Copy out each line of the entries where the word "green" is present.

======== INPUT ========

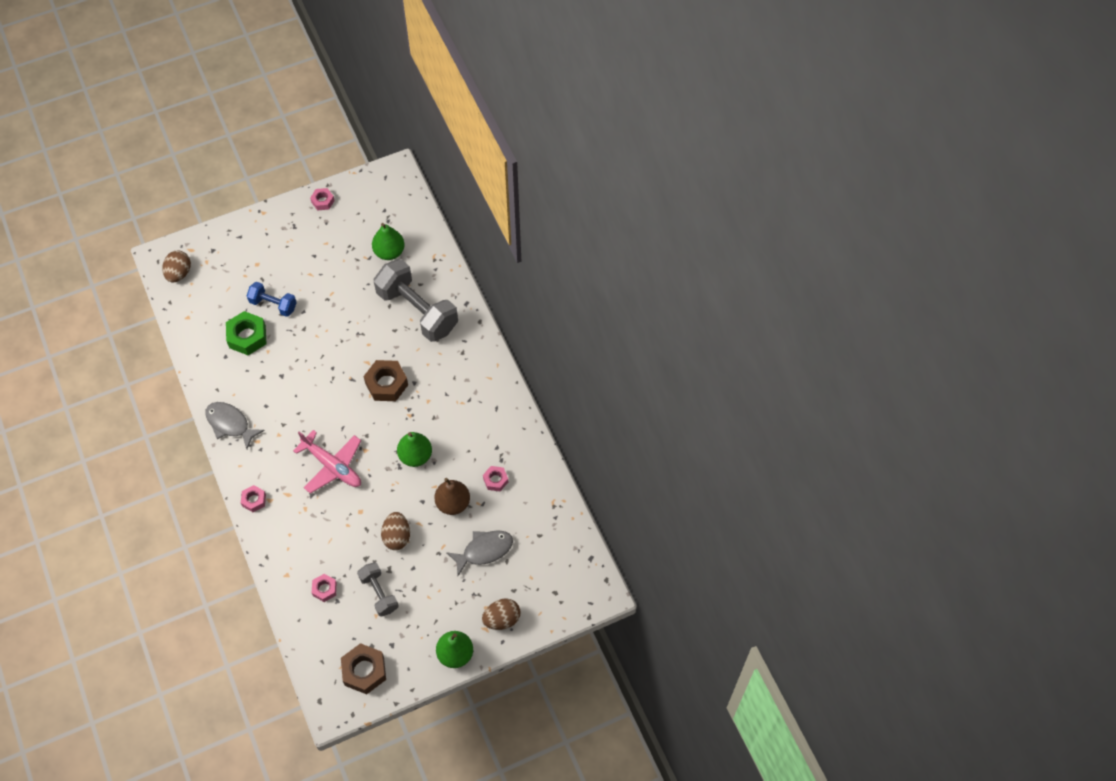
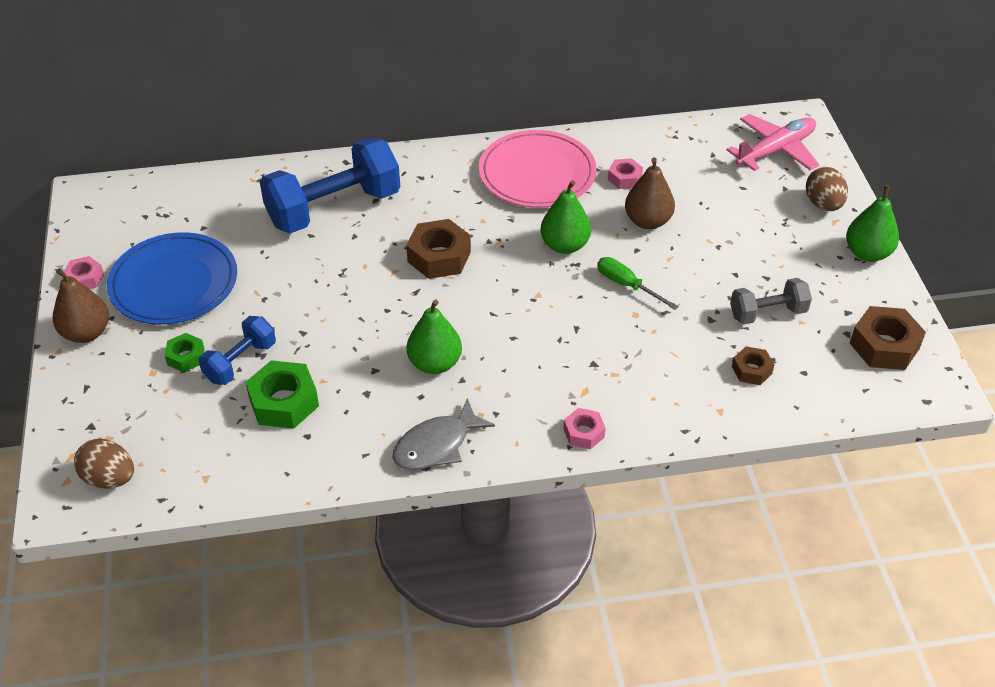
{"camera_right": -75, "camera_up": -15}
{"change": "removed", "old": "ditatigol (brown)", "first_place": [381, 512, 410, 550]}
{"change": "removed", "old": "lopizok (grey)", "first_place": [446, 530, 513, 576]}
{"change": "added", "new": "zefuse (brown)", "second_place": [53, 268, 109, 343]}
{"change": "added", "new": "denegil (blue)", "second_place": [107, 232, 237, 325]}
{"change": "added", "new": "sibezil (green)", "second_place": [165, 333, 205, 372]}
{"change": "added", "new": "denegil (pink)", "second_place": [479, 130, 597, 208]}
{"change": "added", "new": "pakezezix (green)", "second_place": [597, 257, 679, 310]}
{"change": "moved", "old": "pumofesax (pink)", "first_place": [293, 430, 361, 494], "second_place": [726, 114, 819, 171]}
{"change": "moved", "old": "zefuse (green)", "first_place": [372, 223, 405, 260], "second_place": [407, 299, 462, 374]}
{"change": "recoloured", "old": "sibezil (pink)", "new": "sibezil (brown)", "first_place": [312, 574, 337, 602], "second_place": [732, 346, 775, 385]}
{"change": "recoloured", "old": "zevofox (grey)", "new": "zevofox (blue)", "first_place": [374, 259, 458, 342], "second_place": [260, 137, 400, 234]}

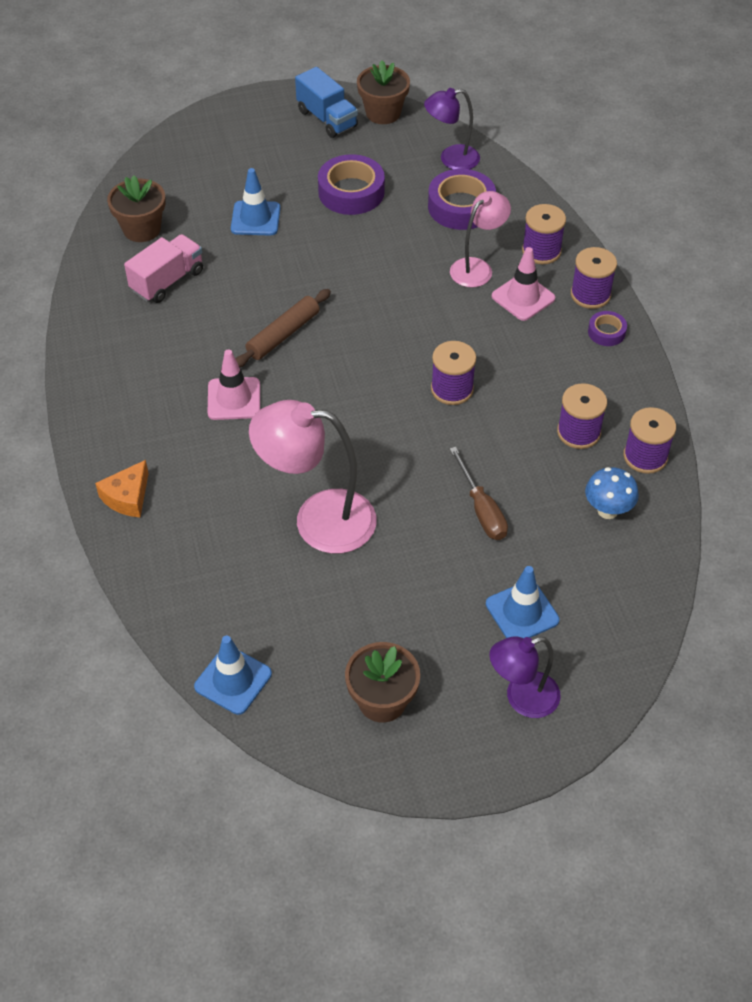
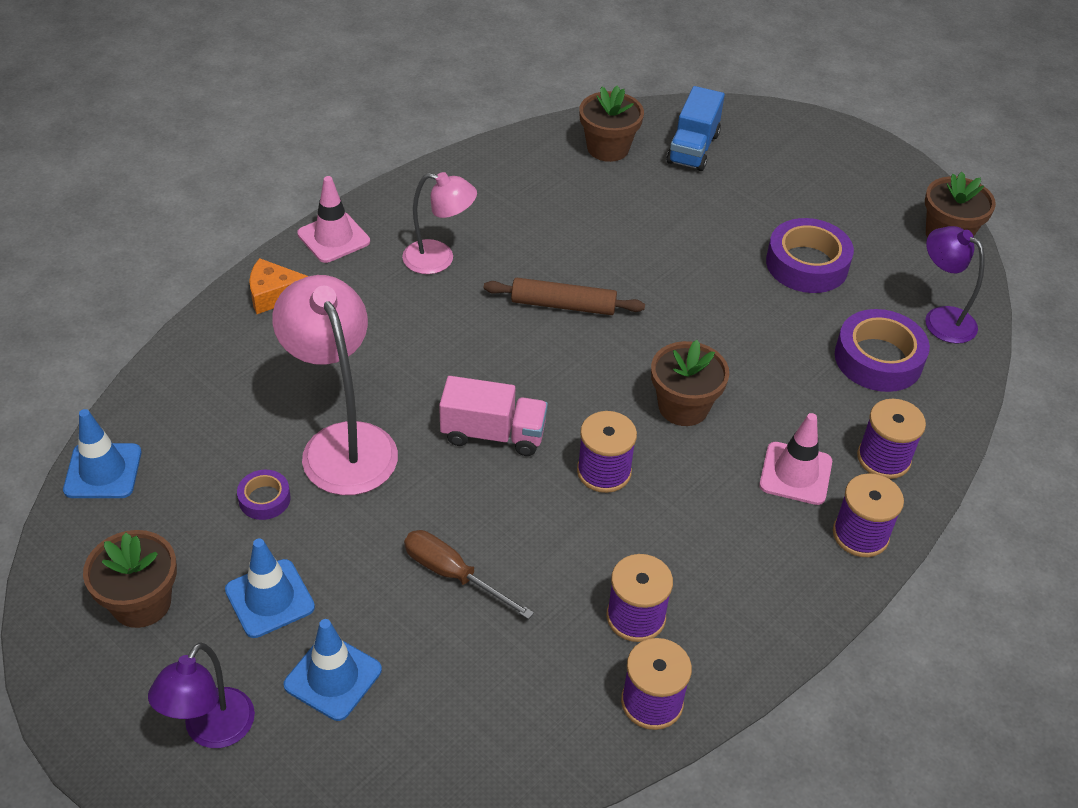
{"camera_right": 55, "camera_up": -5}
{"change": "removed", "old": "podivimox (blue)", "first_place": [585, 467, 639, 519]}
{"change": "added", "new": "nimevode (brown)", "second_place": [651, 340, 729, 426]}
{"change": "moved", "old": "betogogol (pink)", "first_place": [124, 234, 203, 303], "second_place": [439, 376, 548, 456]}
{"change": "moved", "old": "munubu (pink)", "first_place": [208, 349, 260, 420], "second_place": [297, 176, 370, 263]}
{"change": "moved", "old": "munubu (blue)", "first_place": [231, 168, 280, 236], "second_place": [225, 538, 315, 638]}
{"change": "moved", "old": "betogogol (blue)", "first_place": [295, 67, 358, 138], "second_place": [666, 86, 725, 171]}
{"change": "moved", "old": "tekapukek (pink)", "first_place": [450, 191, 511, 287], "second_place": [402, 172, 477, 274]}
{"change": "moved", "old": "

========

- [EXERCISE RESULT]:
{"change": "added", "new": "sibezil (green)", "second_place": [165, 333, 205, 372]}
{"change": "added", "new": "pakezezix (green)", "second_place": [597, 257, 679, 310]}
{"change": "moved", "old": "zefuse (green)", "first_place": [372, 223, 405, 260], "second_place": [407, 299, 462, 374]}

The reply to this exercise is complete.